- EXERCISE OBJECTIVE: Nothing is to be left out; print all the entries exactly.

- TASK MATERIAL:
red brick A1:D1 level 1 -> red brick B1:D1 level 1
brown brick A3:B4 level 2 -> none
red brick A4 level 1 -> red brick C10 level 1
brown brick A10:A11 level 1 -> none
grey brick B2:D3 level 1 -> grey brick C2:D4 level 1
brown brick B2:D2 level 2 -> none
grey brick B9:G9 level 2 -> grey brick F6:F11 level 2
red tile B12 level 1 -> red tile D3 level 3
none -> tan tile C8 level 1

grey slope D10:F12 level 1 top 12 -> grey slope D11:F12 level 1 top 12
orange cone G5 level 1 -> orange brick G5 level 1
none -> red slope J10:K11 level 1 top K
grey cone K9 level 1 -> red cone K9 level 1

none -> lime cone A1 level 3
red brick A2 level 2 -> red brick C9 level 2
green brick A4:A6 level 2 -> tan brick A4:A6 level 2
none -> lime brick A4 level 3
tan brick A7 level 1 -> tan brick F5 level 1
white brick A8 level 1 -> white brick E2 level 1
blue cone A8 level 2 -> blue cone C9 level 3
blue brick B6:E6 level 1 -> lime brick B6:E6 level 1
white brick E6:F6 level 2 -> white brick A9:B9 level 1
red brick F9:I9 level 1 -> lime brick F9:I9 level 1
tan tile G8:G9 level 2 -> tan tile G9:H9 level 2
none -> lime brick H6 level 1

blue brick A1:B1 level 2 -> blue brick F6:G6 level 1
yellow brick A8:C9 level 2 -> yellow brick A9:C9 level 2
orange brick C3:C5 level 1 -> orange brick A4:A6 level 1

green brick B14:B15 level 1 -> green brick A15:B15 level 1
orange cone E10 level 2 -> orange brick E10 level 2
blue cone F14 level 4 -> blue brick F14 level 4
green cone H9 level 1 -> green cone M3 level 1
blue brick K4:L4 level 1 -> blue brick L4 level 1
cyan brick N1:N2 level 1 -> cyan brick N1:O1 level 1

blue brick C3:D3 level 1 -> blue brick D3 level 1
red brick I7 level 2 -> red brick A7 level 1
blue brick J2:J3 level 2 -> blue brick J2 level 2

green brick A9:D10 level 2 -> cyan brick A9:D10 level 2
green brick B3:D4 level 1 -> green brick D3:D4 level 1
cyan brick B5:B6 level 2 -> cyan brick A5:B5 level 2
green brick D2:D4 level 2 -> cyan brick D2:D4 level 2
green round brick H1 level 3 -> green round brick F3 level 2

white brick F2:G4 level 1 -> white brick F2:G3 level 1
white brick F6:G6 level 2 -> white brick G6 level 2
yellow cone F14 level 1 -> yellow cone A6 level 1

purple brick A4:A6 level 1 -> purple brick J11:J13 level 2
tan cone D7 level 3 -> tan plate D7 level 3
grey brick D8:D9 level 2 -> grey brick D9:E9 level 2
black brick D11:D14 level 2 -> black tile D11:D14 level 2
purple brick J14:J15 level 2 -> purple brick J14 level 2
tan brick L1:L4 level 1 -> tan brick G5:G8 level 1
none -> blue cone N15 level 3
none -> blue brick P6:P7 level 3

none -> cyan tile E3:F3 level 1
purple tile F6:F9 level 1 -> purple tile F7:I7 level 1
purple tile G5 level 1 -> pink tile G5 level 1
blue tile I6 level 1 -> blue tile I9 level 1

- RESPONSE TO THE TASK:
red brick A1:D1 level 1 -> red brick B1:D1 level 1
brown brick A3:B4 level 2 -> none
red brick A4 level 1 -> red brick C10 level 1
brown brick A10:A11 level 1 -> none
grey brick B2:D3 level 1 -> grey brick C2:D4 level 1
brown brick B2:D2 level 2 -> none
grey brick B9:G9 level 2 -> grey brick F6:F11 level 2
red tile B12 level 1 -> red tile D3 level 3
none -> tan tile C8 level 1

grey slope D10:F12 level 1 top 12 -> grey slope D11:F12 level 1 top 12
orange cone G5 level 1 -> orange brick G5 level 1
none -> red slope J10:K11 level 1 top K
grey cone K9 level 1 -> red cone K9 level 1

none -> lime cone A1 level 3
red brick A2 level 2 -> red brick C9 level 2
green brick A4:A6 level 2 -> tan brick A4:A6 level 2
none -> lime brick A4 level 3
tan brick A7 level 1 -> tan brick F5 level 1
white brick A8 level 1 -> white brick E2 level 1
blue cone A8 level 2 -> blue cone C9 level 3
blue brick B6:E6 level 1 -> lime brick B6:E6 level 1
white brick E6:F6 level 2 -> white brick A9:B9 level 1
red brick F9:I9 level 1 -> lime brick F9:I9 level 1
tan tile G8:G9 level 2 -> tan tile G9:H9 level 2
none -> lime brick H6 level 1

blue brick A1:B1 level 2 -> blue brick F6:G6 level 1
yellow brick A8:C9 level 2 -> yellow brick A9:C9 level 2
orange brick C3:C5 level 1 -> orange brick A4:A6 level 1

green brick B14:B15 level 1 -> green brick A15:B15 level 1
orange cone E10 level 2 -> orange brick E10 level 2
blue cone F14 level 4 -> blue brick F14 level 4
green cone H9 level 1 -> green cone M3 level 1
blue brick K4:L4 level 1 -> blue brick L4 level 1
cyan brick N1:N2 level 1 -> cyan brick N1:O1 level 1

blue brick C3:D3 level 1 -> blue brick D3 level 1
red brick I7 level 2 -> red brick A7 level 1
blue brick J2:J3 level 2 -> blue brick J2 level 2

green brick A9:D10 level 2 -> cyan brick A9:D10 level 2
green brick B3:D4 level 1 -> green brick D3:D4 level 1
cyan brick B5:B6 level 2 -> cyan brick A5:B5 level 2
green brick D2:D4 level 2 -> cyan brick D2:D4 level 2
green round brick H1 level 3 -> green round brick F3 level 2

white brick F2:G4 level 1 -> white brick F2:G3 level 1
white brick F6:G6 level 2 -> white brick G6 level 2
yellow cone F14 level 1 -> yellow cone A6 level 1

purple brick A4:A6 level 1 -> purple brick J11:J13 level 2
tan cone D7 level 3 -> tan plate D7 level 3
grey brick D8:D9 level 2 -> grey brick D9:E9 level 2
black brick D11:D14 level 2 -> black tile D11:D14 level 2
purple brick J14:J15 level 2 -> purple brick J14 level 2
tan brick L1:L4 level 1 -> tan brick G5:G8 level 1
none -> blue cone N15 level 3
none -> blue brick P6:P7 level 3

none -> cyan tile E3:F3 level 1
purple tile F6:F9 level 1 -> purple tile F7:I7 level 1
purple tile G5 level 1 -> pink tile G5 level 1
blue tile I6 level 1 -> blue tile I9 level 1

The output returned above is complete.